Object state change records
━━━━━━━━━━━━━━━━
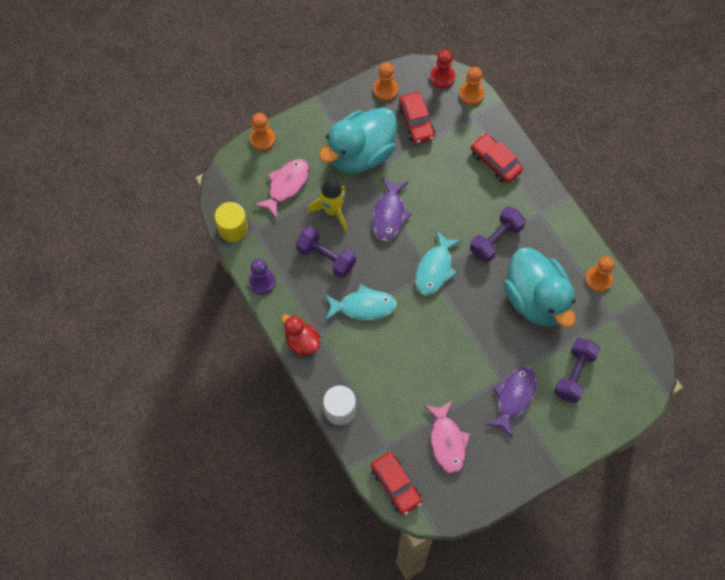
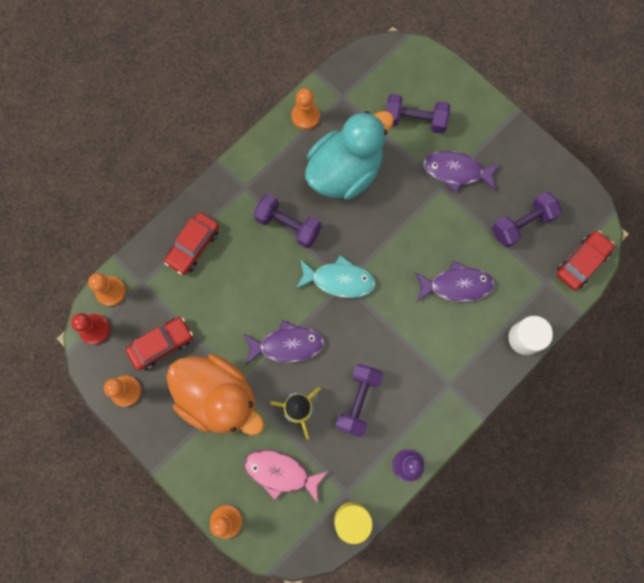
camera: 105 degrees left, 10 degrees up
(302, 342) = (463, 399): red duck -> none
(360, 154) = (218, 397): turquoise duck -> orange duck
(363, 306) = (404, 344): turquoise fish -> none
(404, 366) = (457, 285): none -> purple fish
(447, 442) = (522, 224): pink fish -> purple dumbbell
━━━━━━━━━━━━━━━━
YOUR GOAL:
Your response should be the lines of the entries above that include the string "purple".

TASK ANSWER:
(404, 366) = (457, 285): none -> purple fish
(447, 442) = (522, 224): pink fish -> purple dumbbell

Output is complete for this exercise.